* EXERCISE DETAILS *
Reproduce the listing in full, exactly as written, but without images.

Segment Start: SOURCE MATERIAL

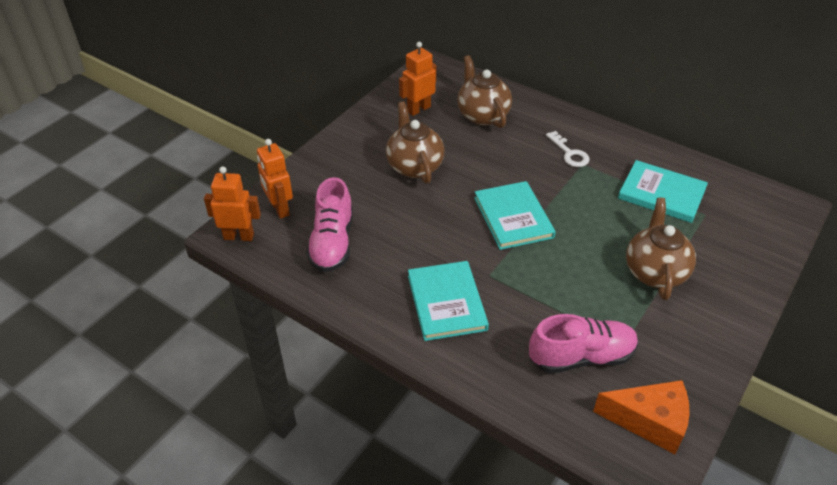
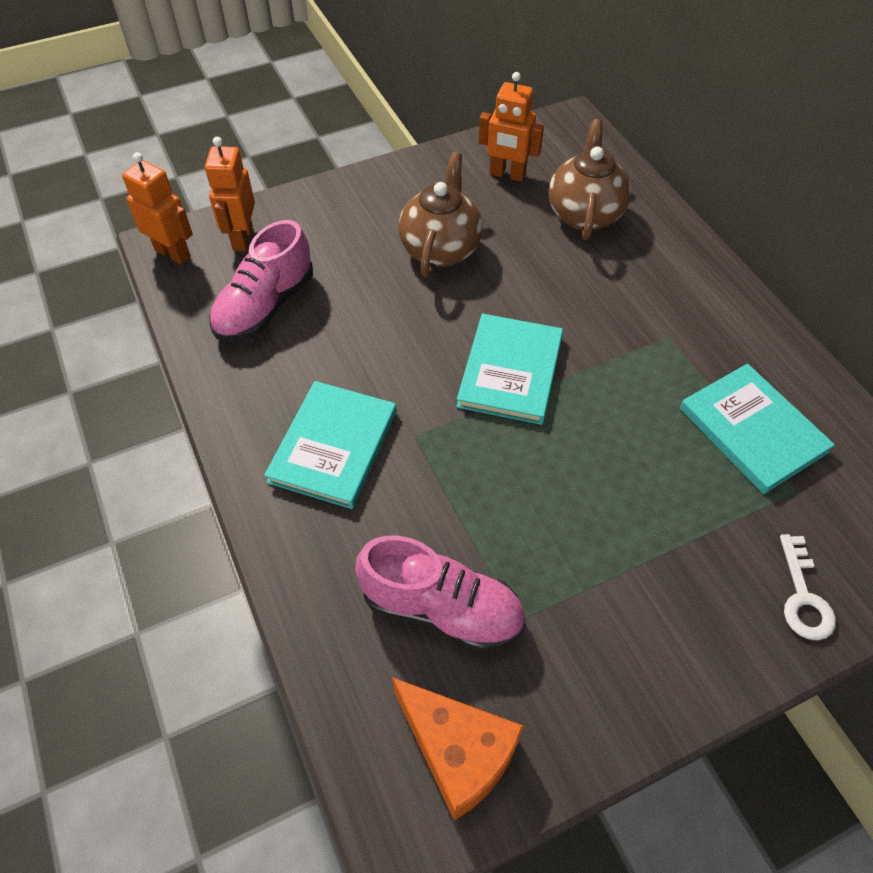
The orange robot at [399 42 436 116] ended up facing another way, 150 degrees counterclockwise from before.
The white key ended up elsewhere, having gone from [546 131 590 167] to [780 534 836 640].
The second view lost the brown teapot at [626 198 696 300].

Segment End: SOURCE MATERIAL

* ANSWER BOX *
The orange robot at [399 42 436 116] ended up facing another way, 150 degrees counterclockwise from before.
The white key ended up elsewhere, having gone from [546 131 590 167] to [780 534 836 640].
The second view lost the brown teapot at [626 198 696 300].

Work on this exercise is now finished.